Nothing but the lines below between the line holding "grey bottle: 11 -> 9" and the line holding "red egg: 3 -> 8", inclusive, should appear in the answer, each set down exactly.
BEGIN TASK INPUT
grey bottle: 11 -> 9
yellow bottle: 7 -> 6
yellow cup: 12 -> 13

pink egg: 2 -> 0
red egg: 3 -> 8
END TASK INPUT
BEGIN TASK INPUT
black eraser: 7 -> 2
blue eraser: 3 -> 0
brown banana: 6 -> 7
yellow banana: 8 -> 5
END TASK INPUT
BEGIN TASK INPUT
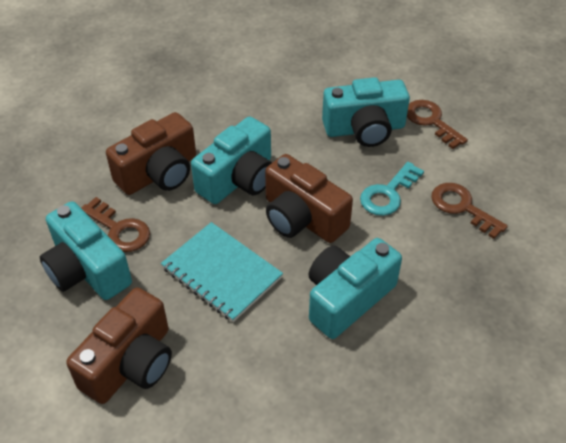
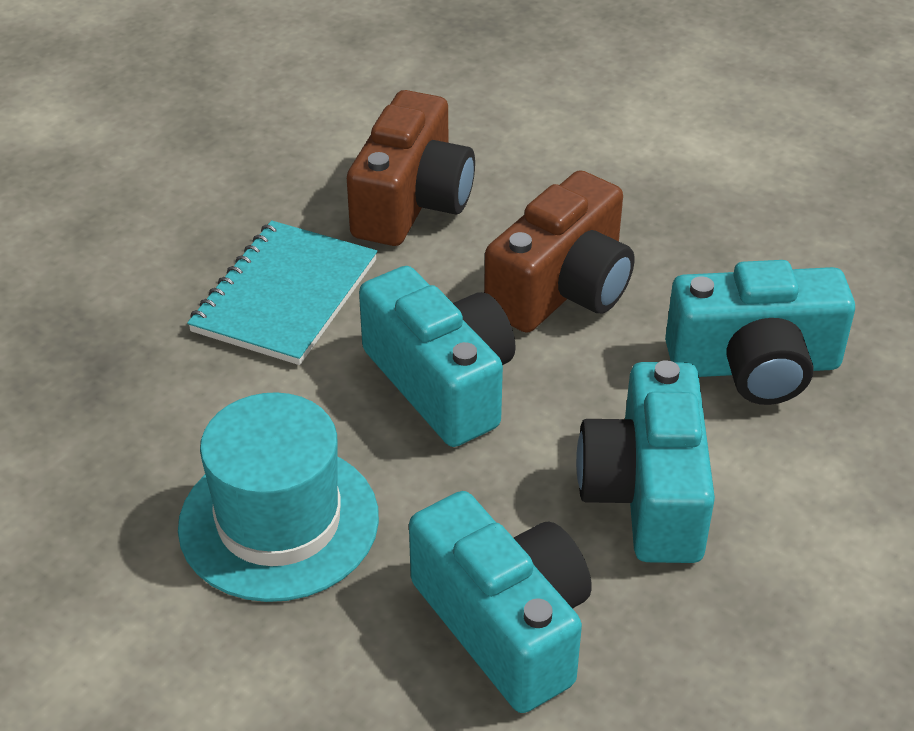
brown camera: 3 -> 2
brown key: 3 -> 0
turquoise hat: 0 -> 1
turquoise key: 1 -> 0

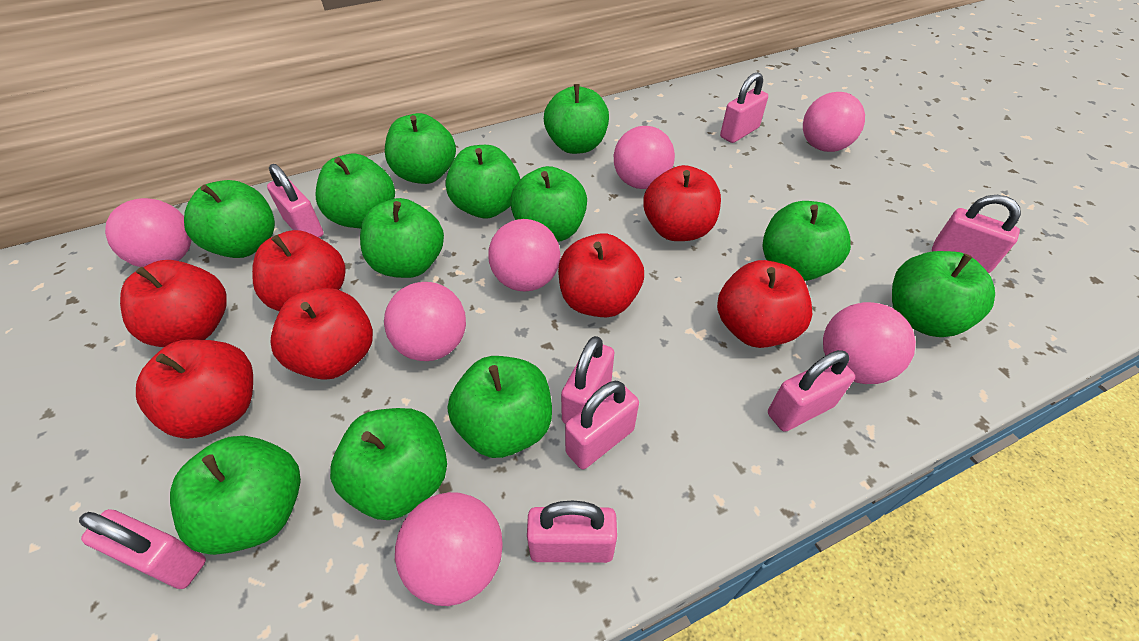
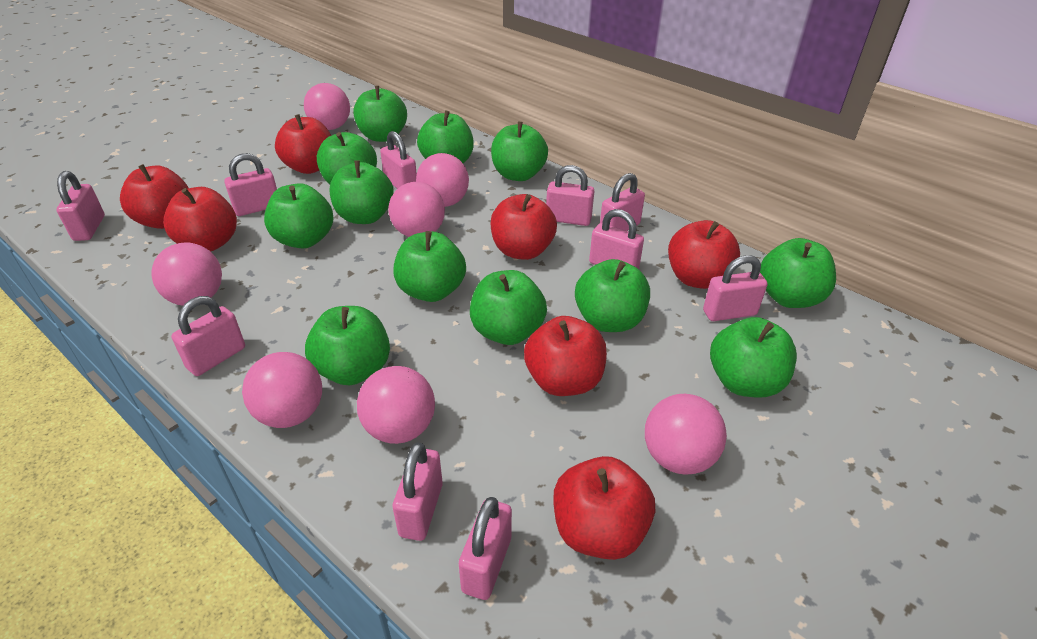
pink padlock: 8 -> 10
END TASK INPUT
EXPECTED ANSWER:
grey bottle: 11 -> 9
yellow bottle: 7 -> 6
yellow cup: 12 -> 13

pink egg: 2 -> 0
red egg: 3 -> 8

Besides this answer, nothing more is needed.